What you will do - Where in the records does the word "black" occur? Copy each line in which it does.

Data shown -
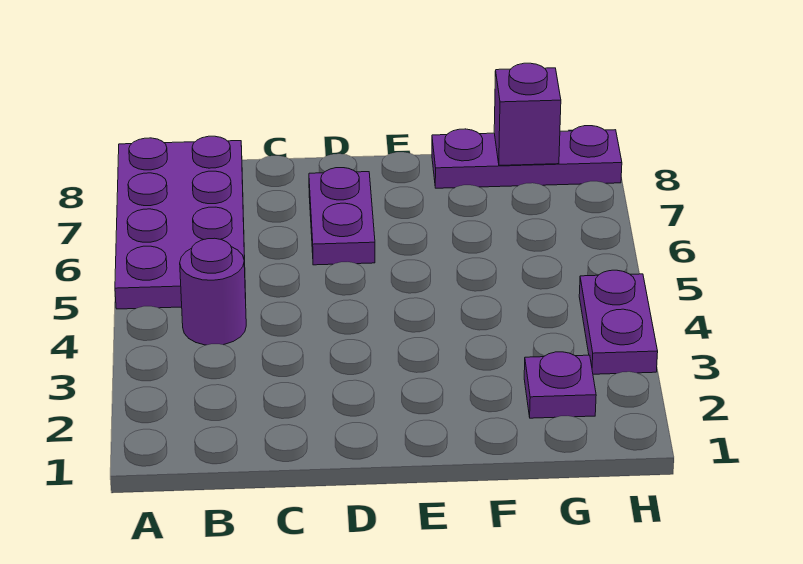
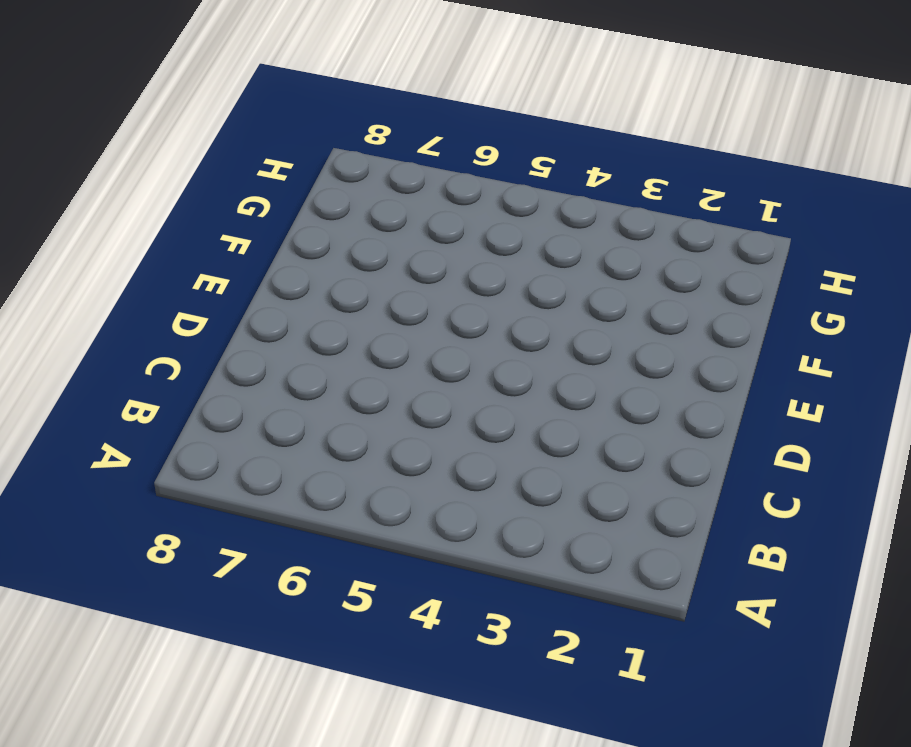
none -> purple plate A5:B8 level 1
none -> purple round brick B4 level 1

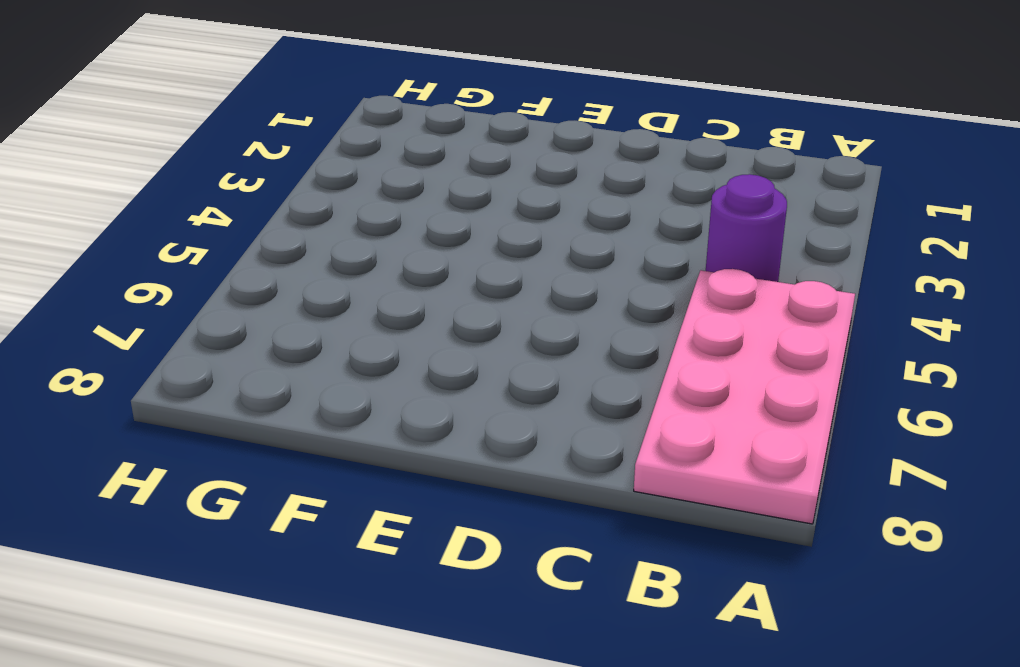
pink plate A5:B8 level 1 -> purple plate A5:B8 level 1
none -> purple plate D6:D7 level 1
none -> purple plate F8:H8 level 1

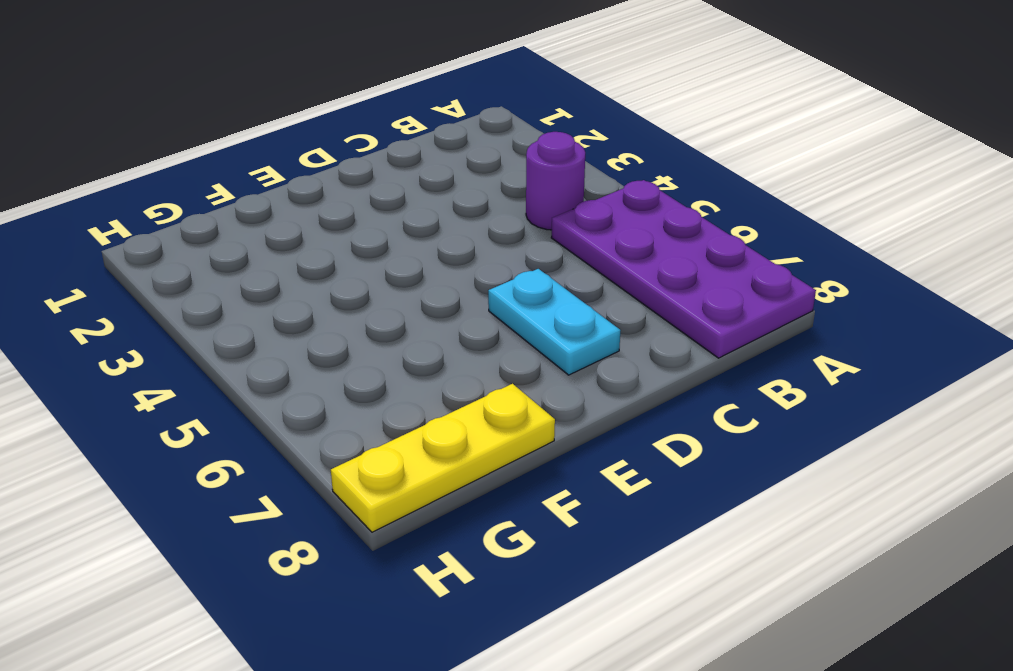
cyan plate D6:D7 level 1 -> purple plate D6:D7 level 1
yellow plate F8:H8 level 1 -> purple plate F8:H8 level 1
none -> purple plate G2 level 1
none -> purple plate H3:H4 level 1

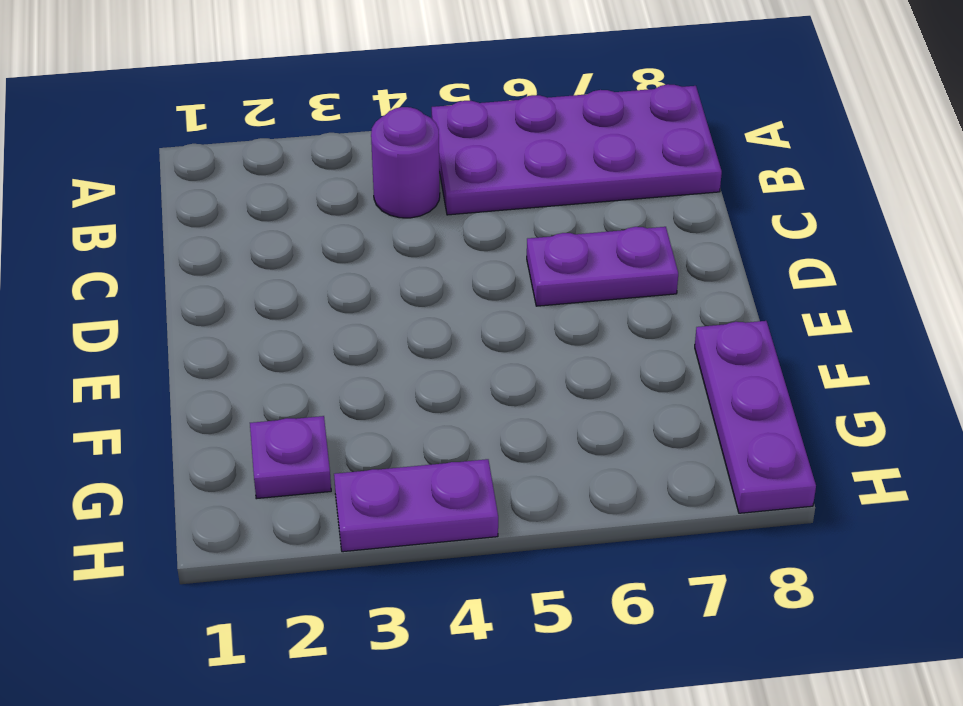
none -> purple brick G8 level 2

...

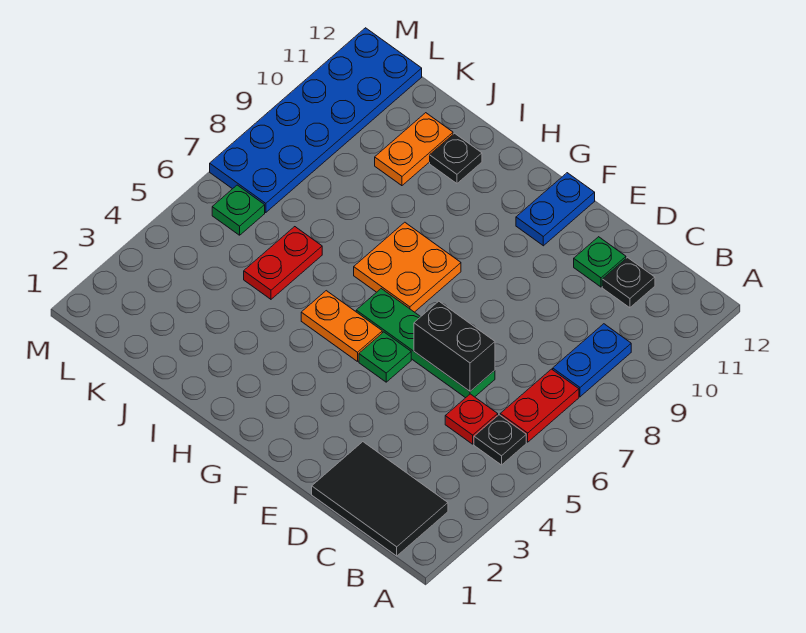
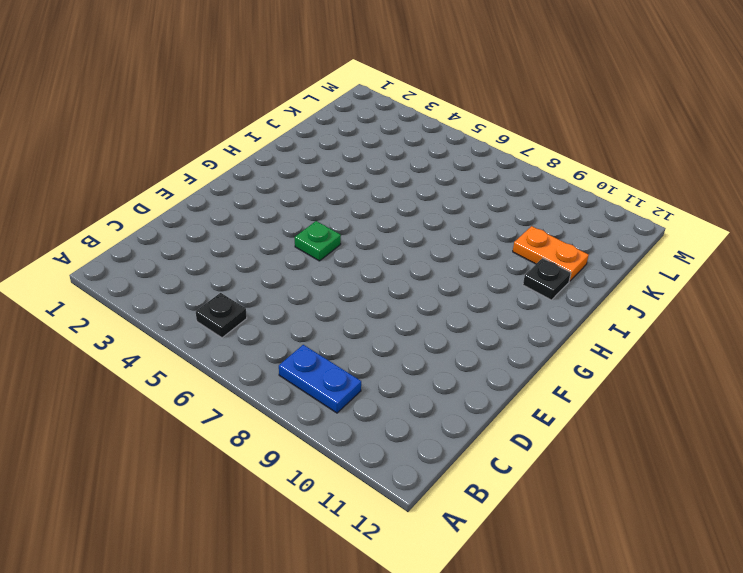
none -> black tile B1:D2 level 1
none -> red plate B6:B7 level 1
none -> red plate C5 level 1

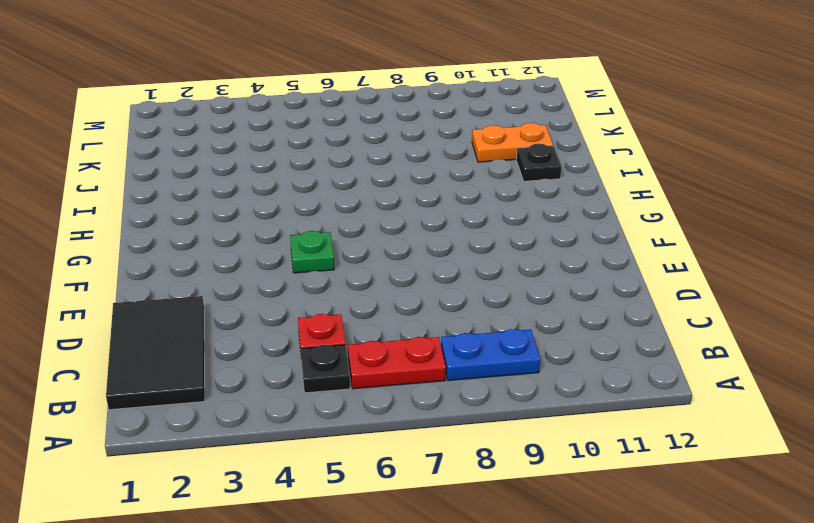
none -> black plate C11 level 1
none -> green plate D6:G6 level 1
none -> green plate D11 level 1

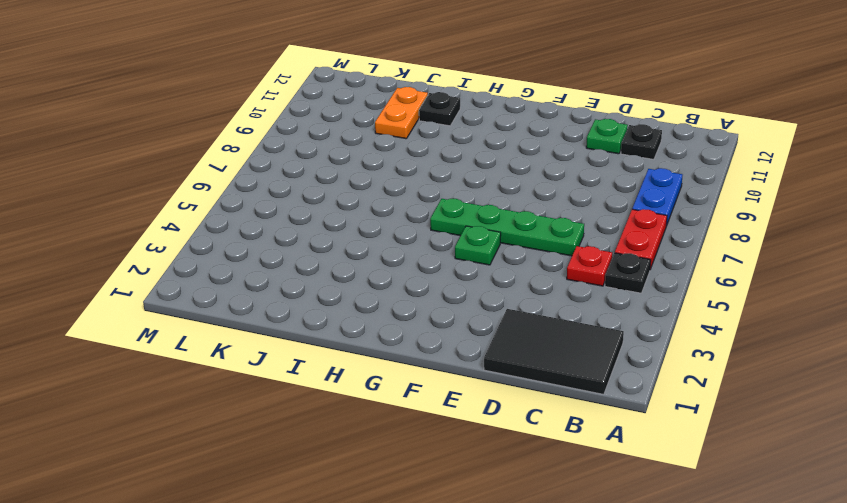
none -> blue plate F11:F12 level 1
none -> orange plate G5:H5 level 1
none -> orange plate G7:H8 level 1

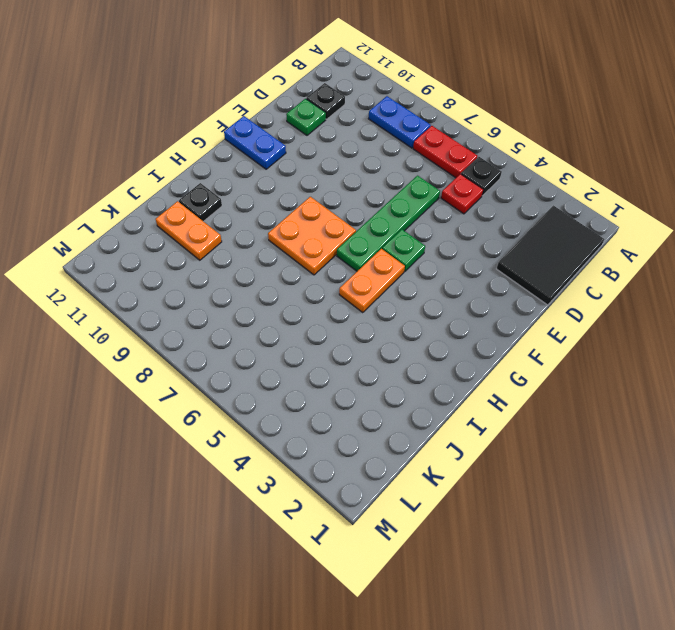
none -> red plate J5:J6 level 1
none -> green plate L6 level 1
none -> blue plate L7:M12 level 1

Exercise response -
none -> black tile B1:D2 level 1
none -> black plate C11 level 1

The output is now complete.